• **REQUIRED WORK**
Every line in the records below that holds the word "mushroom" is to be copied.

──────── EXERCISE DATA

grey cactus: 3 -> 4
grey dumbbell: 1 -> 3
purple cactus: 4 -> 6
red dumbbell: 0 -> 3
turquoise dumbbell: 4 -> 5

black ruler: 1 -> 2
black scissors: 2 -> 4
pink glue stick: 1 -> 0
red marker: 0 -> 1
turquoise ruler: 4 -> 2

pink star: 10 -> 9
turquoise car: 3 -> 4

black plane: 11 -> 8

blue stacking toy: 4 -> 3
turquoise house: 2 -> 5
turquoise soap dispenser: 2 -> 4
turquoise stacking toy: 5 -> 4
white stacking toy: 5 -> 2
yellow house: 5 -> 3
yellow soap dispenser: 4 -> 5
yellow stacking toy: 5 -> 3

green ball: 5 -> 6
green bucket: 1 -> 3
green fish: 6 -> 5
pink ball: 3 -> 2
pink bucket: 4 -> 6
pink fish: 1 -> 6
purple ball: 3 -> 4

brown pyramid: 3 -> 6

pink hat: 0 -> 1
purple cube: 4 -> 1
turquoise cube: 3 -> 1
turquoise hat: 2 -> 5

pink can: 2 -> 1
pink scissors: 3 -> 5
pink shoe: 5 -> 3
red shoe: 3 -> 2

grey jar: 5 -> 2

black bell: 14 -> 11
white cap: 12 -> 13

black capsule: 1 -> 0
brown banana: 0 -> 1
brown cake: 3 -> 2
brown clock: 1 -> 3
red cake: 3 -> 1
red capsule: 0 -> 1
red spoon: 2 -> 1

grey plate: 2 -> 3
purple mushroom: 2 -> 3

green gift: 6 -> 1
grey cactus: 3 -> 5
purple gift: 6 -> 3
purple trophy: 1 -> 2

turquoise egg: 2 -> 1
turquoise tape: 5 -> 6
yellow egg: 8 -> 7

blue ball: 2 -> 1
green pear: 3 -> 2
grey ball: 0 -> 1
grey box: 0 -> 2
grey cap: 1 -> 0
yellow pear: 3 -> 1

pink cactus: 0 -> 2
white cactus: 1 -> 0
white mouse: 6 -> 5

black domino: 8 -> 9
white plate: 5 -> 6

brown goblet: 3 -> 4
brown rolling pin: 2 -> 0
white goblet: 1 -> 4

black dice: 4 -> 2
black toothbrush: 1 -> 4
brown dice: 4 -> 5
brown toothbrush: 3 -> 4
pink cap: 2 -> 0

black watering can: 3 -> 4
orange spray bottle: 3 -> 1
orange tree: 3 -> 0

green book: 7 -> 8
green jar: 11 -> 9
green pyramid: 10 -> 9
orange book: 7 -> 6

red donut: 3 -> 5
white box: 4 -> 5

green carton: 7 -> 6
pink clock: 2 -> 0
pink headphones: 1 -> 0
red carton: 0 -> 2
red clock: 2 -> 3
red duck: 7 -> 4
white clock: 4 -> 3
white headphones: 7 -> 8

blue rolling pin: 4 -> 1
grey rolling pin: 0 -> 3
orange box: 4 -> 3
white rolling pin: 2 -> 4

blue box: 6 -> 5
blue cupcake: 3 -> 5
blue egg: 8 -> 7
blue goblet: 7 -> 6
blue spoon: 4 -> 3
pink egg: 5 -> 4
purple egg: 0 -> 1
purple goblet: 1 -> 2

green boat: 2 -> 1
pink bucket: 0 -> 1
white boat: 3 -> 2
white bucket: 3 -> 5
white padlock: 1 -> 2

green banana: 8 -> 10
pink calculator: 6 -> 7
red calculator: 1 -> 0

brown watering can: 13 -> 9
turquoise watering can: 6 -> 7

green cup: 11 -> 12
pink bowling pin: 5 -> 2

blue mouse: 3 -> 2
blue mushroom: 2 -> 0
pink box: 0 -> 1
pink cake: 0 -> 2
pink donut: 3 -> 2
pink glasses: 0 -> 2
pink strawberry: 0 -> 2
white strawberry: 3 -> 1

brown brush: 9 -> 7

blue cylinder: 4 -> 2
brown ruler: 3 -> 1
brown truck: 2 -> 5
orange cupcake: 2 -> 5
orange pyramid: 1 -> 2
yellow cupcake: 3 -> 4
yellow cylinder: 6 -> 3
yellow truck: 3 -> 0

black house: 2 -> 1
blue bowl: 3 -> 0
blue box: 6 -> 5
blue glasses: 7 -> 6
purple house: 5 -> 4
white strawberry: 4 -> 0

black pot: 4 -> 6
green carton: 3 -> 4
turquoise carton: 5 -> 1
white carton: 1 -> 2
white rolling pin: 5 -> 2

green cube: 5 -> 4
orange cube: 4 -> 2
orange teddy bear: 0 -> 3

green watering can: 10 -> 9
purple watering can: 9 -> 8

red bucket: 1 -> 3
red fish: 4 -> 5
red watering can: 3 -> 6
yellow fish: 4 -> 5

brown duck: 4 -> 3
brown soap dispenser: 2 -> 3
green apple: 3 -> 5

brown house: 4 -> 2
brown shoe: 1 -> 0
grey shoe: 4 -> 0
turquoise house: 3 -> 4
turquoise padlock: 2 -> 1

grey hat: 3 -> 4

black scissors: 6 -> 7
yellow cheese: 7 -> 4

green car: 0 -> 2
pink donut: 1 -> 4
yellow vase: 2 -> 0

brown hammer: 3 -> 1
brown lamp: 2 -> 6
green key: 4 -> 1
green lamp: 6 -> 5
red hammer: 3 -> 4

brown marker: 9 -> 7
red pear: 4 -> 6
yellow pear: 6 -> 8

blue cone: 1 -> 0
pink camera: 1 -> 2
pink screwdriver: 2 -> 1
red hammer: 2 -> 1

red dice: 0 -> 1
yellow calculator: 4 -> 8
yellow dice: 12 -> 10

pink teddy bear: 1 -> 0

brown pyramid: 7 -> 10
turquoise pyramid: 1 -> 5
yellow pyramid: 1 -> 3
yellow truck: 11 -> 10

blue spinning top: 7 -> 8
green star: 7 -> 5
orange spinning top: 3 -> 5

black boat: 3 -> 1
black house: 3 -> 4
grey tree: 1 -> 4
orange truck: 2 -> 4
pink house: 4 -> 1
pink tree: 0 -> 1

────────────────

• **TASK RESPONSE**
purple mushroom: 2 -> 3
blue mushroom: 2 -> 0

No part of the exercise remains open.